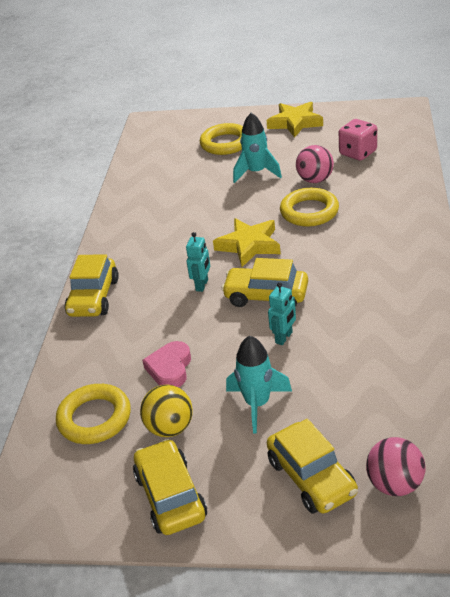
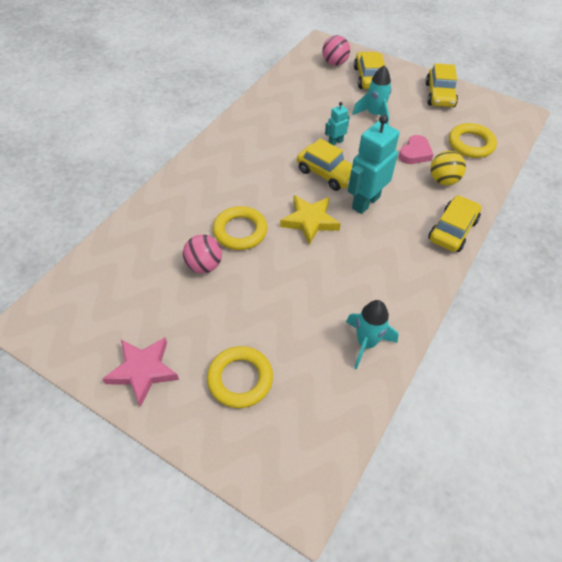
camera: 160 degrees left, 15 degrees up
yellow ball [140,384,193,437] -> yellow ball moved to [430,151,466,185]
turquoise robot [186,232,210,292] -> turquoise robot [348,115,399,214], size x2.01
turquoise rocket [233,113,282,183] -> turquoise rocket moved to [346,300,398,370]
yellow star [267,102,323,138] -> pink star [102,337,179,407]
pink dice [339,119,377,161] -> none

__Activity__
Retype the data above exactly; pictures are not part of the copy.

__Response to this task__
camera: 160 degrees left, 15 degrees up
yellow ball [140,384,193,437] -> yellow ball moved to [430,151,466,185]
turquoise robot [186,232,210,292] -> turquoise robot [348,115,399,214], size x2.01
turquoise rocket [233,113,282,183] -> turquoise rocket moved to [346,300,398,370]
yellow star [267,102,323,138] -> pink star [102,337,179,407]
pink dice [339,119,377,161] -> none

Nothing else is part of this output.